Altere as linhas desde o início dos itens até a linha que contém "8: (197, 1392)", inclusive, trocando "(236, 1421)" por "(236, 1420)" e mantendo todo o resto igual.

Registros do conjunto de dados
>>
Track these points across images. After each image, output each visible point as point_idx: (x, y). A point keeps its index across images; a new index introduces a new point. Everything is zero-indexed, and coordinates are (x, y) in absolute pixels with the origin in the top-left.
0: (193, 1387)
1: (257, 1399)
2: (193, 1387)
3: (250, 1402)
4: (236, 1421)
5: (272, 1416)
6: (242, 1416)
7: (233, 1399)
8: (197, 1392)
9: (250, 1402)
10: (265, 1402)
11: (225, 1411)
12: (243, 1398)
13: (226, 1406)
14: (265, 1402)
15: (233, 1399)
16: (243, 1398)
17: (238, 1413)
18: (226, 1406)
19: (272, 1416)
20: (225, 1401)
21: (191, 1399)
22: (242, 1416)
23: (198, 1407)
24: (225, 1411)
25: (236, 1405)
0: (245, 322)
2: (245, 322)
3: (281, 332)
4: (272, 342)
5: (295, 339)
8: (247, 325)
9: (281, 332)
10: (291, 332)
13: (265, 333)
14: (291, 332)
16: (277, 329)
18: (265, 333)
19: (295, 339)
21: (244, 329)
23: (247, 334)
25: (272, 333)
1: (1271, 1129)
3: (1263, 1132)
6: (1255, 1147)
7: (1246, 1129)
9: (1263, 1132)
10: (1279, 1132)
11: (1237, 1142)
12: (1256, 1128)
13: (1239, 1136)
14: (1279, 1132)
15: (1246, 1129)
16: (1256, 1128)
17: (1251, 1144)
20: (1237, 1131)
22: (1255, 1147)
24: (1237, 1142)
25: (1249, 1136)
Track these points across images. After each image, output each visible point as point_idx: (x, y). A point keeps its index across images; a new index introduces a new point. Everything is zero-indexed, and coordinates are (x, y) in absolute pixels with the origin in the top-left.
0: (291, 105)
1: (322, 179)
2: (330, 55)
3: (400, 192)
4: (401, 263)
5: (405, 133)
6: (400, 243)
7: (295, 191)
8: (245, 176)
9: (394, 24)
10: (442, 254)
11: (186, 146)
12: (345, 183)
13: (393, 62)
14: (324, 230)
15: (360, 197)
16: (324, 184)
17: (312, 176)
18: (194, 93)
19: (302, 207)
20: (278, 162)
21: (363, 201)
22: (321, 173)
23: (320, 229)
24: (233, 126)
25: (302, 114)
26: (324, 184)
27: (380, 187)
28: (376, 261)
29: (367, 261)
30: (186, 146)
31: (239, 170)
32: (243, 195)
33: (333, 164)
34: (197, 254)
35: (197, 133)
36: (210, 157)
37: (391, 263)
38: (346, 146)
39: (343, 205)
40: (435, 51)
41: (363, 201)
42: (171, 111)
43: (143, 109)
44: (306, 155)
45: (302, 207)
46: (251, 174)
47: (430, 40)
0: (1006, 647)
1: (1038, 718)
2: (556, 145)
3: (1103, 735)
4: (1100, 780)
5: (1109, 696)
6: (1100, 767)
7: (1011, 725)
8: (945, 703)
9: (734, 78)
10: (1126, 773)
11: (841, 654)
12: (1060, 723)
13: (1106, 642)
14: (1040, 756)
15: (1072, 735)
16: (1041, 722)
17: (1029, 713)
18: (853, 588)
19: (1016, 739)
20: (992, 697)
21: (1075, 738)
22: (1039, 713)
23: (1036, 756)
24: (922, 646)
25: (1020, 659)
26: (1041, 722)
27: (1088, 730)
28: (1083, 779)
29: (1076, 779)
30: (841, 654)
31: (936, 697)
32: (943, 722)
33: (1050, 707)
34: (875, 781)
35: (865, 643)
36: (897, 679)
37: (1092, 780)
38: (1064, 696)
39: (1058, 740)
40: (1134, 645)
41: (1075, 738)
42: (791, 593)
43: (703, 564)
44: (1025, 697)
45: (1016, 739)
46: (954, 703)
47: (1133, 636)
<<
Resposta:
Track these points across images. After each image, output each visible point as point_idx: (x, y). A point keeps its index across images; a new index introduces a new point. Everything is zero-indexed, and coordinates are (x, y) in absolute pixels with the origin in the top-left.
0: (193, 1387)
1: (257, 1399)
2: (193, 1387)
3: (250, 1402)
4: (236, 1420)
5: (272, 1416)
6: (242, 1416)
7: (233, 1399)
8: (197, 1392)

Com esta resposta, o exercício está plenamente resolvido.